PROBLEM TO WORK ON:
Copy out the lines from the one containing "15: (765, 482)" through the last line, reproducing each one as it stands.

MATERIAL SHOWN:
--- begin ---

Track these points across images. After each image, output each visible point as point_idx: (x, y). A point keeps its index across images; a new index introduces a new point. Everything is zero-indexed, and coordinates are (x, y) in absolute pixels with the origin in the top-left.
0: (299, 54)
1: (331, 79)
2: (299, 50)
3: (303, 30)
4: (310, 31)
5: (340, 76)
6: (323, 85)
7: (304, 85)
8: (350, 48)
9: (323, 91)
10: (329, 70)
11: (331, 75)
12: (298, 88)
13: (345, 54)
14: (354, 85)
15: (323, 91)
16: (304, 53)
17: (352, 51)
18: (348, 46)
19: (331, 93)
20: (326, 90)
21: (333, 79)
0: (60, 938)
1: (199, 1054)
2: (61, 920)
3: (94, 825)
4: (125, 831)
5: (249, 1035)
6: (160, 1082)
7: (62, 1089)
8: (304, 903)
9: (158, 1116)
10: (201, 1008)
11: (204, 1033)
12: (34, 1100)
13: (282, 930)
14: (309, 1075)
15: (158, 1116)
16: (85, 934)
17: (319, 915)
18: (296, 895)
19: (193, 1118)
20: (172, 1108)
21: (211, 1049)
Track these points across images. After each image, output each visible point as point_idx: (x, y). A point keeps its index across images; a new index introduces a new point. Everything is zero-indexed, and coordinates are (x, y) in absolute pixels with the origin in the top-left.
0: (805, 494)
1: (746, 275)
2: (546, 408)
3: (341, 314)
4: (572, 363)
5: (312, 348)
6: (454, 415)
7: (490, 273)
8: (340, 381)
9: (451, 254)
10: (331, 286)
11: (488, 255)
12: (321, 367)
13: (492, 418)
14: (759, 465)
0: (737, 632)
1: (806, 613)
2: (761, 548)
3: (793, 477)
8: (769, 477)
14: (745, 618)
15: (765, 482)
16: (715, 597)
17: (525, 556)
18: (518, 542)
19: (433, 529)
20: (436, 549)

--- end ---

RESULT OF THIS EXERCISE:
15: (765, 482)
16: (715, 597)
17: (525, 556)
18: (518, 542)
19: (433, 529)
20: (436, 549)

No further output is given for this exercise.